*Goal*: Which lines in the items below contain the string "kern"? Report each of those lines in full, matching case exactly.

=== Extracted material ===

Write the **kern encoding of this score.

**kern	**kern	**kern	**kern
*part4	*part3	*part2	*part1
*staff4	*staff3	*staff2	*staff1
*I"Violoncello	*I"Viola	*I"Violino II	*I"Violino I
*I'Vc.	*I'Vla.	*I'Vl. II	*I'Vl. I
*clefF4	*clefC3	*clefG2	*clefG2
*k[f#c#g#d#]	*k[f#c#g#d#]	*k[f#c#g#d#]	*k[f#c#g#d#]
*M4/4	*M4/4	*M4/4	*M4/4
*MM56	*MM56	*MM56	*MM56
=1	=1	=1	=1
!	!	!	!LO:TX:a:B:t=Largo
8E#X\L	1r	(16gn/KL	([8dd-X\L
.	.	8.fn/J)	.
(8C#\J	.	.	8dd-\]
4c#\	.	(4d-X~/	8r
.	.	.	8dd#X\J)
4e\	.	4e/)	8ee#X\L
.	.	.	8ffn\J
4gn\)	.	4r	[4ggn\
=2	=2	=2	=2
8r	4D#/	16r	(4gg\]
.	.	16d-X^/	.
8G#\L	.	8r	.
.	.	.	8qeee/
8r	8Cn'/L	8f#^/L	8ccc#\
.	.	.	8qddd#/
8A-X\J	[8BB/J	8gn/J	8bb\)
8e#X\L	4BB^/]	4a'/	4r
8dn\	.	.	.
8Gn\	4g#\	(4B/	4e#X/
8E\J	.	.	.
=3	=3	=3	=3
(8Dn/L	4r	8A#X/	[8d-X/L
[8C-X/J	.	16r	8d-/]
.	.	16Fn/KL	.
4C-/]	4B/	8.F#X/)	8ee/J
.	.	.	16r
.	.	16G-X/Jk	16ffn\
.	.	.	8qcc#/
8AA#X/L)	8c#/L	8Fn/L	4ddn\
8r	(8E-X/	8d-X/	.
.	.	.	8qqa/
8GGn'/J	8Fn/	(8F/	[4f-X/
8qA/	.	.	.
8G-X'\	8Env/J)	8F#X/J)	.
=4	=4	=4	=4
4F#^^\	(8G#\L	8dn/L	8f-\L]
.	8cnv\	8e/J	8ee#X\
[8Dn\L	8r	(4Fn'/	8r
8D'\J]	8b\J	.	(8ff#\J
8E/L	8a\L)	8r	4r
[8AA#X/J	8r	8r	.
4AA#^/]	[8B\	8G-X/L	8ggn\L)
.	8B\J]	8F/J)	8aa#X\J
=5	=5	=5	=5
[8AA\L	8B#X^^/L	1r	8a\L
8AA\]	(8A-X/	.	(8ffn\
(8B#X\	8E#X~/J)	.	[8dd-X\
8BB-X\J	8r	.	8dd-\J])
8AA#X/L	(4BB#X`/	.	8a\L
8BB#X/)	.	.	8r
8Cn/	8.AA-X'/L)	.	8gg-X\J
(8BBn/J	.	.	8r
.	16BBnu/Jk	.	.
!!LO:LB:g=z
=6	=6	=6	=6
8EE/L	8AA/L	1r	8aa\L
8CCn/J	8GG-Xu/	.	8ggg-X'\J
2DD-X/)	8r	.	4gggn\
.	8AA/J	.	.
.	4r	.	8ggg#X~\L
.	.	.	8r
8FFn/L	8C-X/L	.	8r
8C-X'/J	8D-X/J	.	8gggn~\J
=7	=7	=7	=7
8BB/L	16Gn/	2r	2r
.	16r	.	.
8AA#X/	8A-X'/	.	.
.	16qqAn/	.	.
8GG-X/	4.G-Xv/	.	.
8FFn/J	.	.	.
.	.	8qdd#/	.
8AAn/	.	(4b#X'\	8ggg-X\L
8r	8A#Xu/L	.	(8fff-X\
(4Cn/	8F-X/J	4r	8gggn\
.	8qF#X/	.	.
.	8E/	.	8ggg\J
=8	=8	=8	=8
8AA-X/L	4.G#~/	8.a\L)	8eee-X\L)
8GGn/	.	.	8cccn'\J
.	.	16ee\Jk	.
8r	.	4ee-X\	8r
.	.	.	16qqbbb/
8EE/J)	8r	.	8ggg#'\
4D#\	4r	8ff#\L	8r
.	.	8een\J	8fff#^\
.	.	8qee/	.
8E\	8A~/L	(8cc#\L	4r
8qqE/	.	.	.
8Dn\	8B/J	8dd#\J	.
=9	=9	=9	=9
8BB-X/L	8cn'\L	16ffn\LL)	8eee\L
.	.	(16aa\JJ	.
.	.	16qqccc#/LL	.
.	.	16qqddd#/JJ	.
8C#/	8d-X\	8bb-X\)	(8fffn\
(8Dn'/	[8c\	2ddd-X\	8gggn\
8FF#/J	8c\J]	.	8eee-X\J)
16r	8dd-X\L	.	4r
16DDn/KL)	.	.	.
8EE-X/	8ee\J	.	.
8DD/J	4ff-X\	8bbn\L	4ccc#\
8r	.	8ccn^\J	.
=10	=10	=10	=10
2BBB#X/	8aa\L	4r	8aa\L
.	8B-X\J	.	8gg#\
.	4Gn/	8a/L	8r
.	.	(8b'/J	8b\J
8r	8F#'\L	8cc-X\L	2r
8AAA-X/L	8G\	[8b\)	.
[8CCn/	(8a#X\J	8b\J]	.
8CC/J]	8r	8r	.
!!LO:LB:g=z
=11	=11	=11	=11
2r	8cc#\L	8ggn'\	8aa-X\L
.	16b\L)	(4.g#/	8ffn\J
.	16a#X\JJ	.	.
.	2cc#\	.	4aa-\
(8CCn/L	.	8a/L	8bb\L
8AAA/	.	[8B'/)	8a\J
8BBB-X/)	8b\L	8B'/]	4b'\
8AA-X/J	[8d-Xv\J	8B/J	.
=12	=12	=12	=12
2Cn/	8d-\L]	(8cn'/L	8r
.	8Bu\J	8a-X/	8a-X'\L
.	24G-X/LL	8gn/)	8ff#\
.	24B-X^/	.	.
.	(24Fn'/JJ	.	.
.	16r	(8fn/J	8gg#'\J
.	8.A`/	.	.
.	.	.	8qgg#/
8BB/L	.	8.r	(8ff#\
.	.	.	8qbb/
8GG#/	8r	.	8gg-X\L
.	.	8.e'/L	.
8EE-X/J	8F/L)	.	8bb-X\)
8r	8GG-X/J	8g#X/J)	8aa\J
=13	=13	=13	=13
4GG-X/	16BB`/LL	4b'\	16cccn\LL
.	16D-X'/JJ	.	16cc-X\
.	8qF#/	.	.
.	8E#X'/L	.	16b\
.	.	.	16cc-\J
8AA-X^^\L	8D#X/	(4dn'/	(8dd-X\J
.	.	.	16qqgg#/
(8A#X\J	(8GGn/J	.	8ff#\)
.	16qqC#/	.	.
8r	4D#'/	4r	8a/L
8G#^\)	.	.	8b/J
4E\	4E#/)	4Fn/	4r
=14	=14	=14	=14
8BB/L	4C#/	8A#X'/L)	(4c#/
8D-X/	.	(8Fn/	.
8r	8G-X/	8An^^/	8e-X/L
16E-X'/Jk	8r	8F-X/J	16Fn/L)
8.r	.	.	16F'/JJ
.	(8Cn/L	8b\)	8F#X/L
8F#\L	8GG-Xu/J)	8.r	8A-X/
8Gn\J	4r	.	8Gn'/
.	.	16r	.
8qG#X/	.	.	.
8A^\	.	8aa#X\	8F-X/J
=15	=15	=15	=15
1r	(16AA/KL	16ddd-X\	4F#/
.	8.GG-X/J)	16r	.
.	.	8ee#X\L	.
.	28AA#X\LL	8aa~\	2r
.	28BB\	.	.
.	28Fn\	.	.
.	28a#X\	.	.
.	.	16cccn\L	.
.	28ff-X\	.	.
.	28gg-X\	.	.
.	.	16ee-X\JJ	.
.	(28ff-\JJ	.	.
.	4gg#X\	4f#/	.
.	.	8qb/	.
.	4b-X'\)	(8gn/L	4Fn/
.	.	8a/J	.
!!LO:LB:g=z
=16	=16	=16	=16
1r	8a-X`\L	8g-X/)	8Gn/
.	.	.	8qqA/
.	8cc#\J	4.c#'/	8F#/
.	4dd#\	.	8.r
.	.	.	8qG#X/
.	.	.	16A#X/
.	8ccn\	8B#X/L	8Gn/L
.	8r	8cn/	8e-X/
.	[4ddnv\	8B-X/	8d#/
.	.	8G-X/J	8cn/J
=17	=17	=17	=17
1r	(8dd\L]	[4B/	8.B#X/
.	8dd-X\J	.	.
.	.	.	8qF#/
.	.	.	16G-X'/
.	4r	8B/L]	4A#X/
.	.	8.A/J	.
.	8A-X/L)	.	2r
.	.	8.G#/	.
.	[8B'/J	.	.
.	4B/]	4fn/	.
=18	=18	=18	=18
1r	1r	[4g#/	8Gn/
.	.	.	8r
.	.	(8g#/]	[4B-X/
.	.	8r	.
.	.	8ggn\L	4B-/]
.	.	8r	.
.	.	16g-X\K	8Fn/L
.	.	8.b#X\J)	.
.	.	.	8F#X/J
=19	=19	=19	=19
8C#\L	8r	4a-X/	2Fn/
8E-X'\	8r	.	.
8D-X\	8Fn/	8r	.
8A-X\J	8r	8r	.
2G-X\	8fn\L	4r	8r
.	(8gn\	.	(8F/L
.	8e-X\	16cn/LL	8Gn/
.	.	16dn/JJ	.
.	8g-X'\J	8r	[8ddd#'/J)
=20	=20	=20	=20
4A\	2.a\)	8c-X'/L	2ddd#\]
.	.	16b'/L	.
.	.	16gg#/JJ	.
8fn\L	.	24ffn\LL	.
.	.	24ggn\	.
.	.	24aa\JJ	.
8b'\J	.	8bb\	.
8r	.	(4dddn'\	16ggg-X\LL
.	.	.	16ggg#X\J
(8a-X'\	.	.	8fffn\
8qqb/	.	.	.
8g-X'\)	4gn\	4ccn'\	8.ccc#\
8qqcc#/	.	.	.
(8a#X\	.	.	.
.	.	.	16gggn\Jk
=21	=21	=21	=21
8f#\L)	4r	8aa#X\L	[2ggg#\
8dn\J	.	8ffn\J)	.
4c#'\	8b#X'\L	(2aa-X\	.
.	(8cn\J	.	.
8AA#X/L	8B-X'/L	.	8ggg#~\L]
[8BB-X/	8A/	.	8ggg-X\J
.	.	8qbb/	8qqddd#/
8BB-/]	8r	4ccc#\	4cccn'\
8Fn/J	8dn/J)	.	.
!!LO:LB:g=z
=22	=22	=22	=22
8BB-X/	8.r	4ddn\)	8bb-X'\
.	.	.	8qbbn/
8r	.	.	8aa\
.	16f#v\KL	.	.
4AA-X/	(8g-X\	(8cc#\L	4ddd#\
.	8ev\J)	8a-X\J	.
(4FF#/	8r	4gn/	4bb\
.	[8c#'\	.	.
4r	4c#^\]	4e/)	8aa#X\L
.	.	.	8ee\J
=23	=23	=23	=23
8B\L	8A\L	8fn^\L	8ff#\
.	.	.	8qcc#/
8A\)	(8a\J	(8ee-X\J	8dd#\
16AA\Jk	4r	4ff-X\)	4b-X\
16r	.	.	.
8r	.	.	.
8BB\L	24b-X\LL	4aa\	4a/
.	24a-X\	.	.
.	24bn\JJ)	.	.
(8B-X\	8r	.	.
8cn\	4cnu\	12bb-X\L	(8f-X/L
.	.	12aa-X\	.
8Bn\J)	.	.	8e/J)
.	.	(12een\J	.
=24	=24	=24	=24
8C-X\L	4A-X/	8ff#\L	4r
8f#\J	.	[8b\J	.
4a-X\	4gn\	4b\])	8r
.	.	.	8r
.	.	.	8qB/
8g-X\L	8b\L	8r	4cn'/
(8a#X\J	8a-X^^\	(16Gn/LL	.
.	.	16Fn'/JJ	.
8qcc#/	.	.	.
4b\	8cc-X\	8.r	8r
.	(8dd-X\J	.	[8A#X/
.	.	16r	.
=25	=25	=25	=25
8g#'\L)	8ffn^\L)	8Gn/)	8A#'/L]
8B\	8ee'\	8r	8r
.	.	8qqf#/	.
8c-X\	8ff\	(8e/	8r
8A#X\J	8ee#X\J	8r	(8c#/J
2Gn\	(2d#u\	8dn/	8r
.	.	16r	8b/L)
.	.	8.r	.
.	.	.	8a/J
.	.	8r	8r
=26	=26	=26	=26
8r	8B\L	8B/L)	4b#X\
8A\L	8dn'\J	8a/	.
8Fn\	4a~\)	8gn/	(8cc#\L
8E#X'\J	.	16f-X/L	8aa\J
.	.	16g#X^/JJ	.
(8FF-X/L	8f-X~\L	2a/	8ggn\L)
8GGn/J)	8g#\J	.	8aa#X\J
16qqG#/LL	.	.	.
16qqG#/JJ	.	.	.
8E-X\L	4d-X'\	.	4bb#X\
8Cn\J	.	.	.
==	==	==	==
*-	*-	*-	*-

===

*Written solution*:
Write the **kern encoding of this score.
**kern	**kern	**kern	**kern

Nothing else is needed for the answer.